++++ Given records ++++

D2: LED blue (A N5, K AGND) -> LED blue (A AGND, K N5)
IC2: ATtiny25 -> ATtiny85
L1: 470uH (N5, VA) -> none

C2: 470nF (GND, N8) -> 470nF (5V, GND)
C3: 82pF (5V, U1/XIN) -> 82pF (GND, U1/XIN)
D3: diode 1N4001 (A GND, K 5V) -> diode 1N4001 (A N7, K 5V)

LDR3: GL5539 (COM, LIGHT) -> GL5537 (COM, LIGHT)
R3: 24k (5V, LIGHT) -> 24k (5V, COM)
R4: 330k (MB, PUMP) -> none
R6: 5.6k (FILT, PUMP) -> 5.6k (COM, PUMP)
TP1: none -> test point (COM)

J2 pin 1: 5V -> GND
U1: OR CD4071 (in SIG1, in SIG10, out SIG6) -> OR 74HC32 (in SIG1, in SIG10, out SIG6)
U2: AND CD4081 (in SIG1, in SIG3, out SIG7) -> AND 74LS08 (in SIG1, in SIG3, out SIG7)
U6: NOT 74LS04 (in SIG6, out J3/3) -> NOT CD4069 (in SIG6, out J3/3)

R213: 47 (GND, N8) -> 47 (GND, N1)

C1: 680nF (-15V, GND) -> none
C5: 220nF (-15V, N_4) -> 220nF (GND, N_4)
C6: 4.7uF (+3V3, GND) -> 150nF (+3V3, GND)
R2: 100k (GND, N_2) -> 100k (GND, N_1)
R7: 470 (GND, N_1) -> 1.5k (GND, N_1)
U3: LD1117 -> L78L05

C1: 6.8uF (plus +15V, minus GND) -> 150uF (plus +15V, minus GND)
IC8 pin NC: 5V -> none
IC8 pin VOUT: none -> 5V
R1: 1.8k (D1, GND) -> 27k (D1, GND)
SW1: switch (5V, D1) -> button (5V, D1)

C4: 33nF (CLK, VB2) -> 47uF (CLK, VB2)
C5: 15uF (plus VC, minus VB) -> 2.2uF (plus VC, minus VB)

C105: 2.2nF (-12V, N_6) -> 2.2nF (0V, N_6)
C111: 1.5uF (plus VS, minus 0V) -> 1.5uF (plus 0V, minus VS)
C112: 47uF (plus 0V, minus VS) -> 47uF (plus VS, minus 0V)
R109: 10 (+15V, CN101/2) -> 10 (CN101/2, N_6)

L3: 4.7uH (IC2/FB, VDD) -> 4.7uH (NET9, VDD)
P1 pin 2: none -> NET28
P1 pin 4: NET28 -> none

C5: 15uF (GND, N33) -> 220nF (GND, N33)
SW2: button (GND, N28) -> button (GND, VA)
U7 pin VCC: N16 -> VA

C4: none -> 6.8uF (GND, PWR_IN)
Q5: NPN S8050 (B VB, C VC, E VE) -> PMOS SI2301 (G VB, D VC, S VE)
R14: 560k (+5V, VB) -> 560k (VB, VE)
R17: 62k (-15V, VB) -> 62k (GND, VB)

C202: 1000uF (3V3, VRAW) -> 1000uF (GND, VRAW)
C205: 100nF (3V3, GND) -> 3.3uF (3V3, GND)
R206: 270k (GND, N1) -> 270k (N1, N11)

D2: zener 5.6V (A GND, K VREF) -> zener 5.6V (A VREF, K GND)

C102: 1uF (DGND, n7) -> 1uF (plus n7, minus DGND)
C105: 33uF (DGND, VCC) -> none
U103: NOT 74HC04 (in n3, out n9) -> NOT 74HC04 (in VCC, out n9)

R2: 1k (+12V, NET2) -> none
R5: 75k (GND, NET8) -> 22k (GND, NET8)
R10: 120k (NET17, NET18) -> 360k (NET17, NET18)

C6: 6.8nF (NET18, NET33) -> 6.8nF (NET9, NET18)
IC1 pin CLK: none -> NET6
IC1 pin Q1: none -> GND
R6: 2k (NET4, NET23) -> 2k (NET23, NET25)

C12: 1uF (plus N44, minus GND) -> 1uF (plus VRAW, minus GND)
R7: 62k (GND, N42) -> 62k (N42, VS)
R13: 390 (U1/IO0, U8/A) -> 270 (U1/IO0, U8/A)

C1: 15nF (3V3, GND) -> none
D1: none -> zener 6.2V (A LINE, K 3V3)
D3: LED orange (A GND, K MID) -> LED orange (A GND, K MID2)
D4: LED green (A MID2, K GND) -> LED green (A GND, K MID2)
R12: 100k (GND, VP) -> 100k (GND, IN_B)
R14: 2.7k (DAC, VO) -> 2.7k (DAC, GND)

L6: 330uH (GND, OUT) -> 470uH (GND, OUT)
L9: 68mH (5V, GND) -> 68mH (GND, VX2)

++++

Give back, exactly as written, the stretch from the line with "C6: 4.7uF (+3V3, GND) -> 150nF (+3V3, GND)" through the line with "D2: zener 5.6V", and no other lines from the records above.

C6: 4.7uF (+3V3, GND) -> 150nF (+3V3, GND)
R2: 100k (GND, N_2) -> 100k (GND, N_1)
R7: 470 (GND, N_1) -> 1.5k (GND, N_1)
U3: LD1117 -> L78L05

C1: 6.8uF (plus +15V, minus GND) -> 150uF (plus +15V, minus GND)
IC8 pin NC: 5V -> none
IC8 pin VOUT: none -> 5V
R1: 1.8k (D1, GND) -> 27k (D1, GND)
SW1: switch (5V, D1) -> button (5V, D1)

C4: 33nF (CLK, VB2) -> 47uF (CLK, VB2)
C5: 15uF (plus VC, minus VB) -> 2.2uF (plus VC, minus VB)

C105: 2.2nF (-12V, N_6) -> 2.2nF (0V, N_6)
C111: 1.5uF (plus VS, minus 0V) -> 1.5uF (plus 0V, minus VS)
C112: 47uF (plus 0V, minus VS) -> 47uF (plus VS, minus 0V)
R109: 10 (+15V, CN101/2) -> 10 (CN101/2, N_6)

L3: 4.7uH (IC2/FB, VDD) -> 4.7uH (NET9, VDD)
P1 pin 2: none -> NET28
P1 pin 4: NET28 -> none

C5: 15uF (GND, N33) -> 220nF (GND, N33)
SW2: button (GND, N28) -> button (GND, VA)
U7 pin VCC: N16 -> VA

C4: none -> 6.8uF (GND, PWR_IN)
Q5: NPN S8050 (B VB, C VC, E VE) -> PMOS SI2301 (G VB, D VC, S VE)
R14: 560k (+5V, VB) -> 560k (VB, VE)
R17: 62k (-15V, VB) -> 62k (GND, VB)

C202: 1000uF (3V3, VRAW) -> 1000uF (GND, VRAW)
C205: 100nF (3V3, GND) -> 3.3uF (3V3, GND)
R206: 270k (GND, N1) -> 270k (N1, N11)

D2: zener 5.6V (A GND, K VREF) -> zener 5.6V (A VREF, K GND)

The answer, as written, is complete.